*** GIVEN DATA Section Begins ***

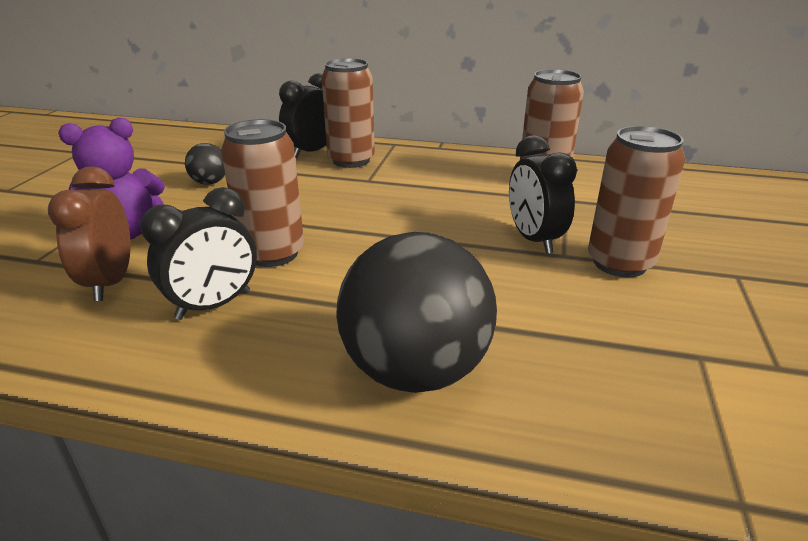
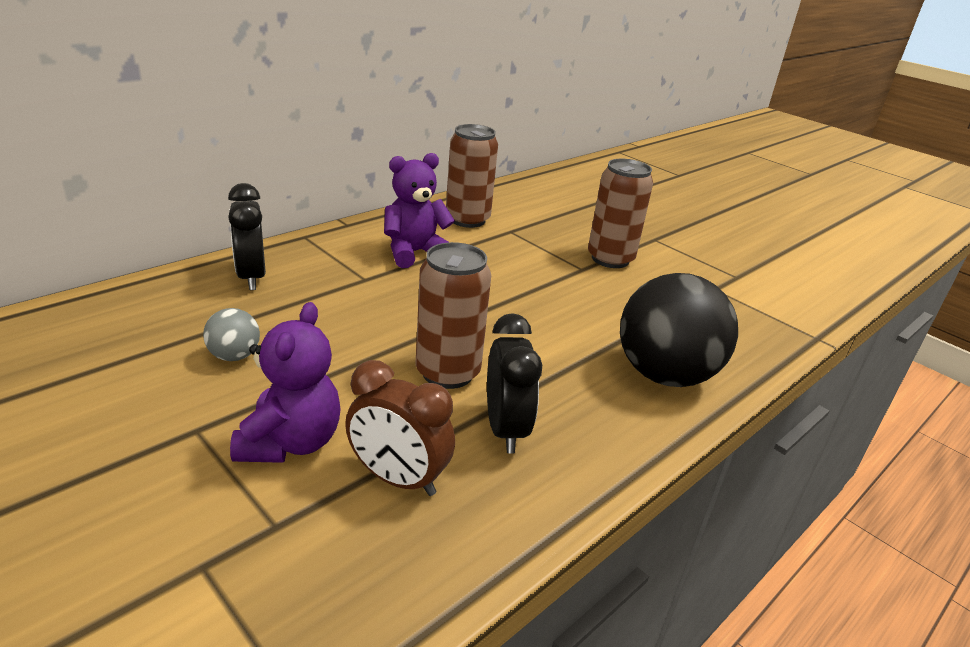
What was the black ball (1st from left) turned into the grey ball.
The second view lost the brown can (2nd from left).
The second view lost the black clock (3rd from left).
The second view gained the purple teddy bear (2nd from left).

*** GIVEN DATA Section Ends ***

WHAT IS REQUIRED: Scan the material above line by line and report how many lines contain the word "second", nothing further.

THE ANSWER: 3